[Opening The input section]

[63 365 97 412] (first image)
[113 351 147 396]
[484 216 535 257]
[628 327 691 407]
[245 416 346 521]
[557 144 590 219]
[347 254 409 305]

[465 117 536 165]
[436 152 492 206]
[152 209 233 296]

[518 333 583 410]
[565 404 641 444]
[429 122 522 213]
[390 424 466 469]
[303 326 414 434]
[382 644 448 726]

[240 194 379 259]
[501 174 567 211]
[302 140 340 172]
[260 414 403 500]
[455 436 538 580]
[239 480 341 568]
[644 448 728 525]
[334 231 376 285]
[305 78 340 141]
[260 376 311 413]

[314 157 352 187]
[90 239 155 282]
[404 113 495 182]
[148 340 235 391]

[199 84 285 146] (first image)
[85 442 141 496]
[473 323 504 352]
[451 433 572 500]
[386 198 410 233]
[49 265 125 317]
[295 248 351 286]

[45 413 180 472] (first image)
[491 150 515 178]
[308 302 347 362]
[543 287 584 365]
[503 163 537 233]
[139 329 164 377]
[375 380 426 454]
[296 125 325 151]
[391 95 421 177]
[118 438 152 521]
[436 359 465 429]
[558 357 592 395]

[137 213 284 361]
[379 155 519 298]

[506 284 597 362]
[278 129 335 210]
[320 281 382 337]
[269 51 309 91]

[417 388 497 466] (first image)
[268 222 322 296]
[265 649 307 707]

[Closing The input section]

§ **Your goal**: For this exercise, reproduce exactly each line from the one containing "[484 216 535 257]" through the last line of the data, and no others.

§ **Output**:
[484 216 535 257]
[628 327 691 407]
[245 416 346 521]
[557 144 590 219]
[347 254 409 305]

[465 117 536 165]
[436 152 492 206]
[152 209 233 296]

[518 333 583 410]
[565 404 641 444]
[429 122 522 213]
[390 424 466 469]
[303 326 414 434]
[382 644 448 726]

[240 194 379 259]
[501 174 567 211]
[302 140 340 172]
[260 414 403 500]
[455 436 538 580]
[239 480 341 568]
[644 448 728 525]
[334 231 376 285]
[305 78 340 141]
[260 376 311 413]

[314 157 352 187]
[90 239 155 282]
[404 113 495 182]
[148 340 235 391]

[199 84 285 146] (first image)
[85 442 141 496]
[473 323 504 352]
[451 433 572 500]
[386 198 410 233]
[49 265 125 317]
[295 248 351 286]

[45 413 180 472] (first image)
[491 150 515 178]
[308 302 347 362]
[543 287 584 365]
[503 163 537 233]
[139 329 164 377]
[375 380 426 454]
[296 125 325 151]
[391 95 421 177]
[118 438 152 521]
[436 359 465 429]
[558 357 592 395]

[137 213 284 361]
[379 155 519 298]

[506 284 597 362]
[278 129 335 210]
[320 281 382 337]
[269 51 309 91]

[417 388 497 466] (first image)
[268 222 322 296]
[265 649 307 707]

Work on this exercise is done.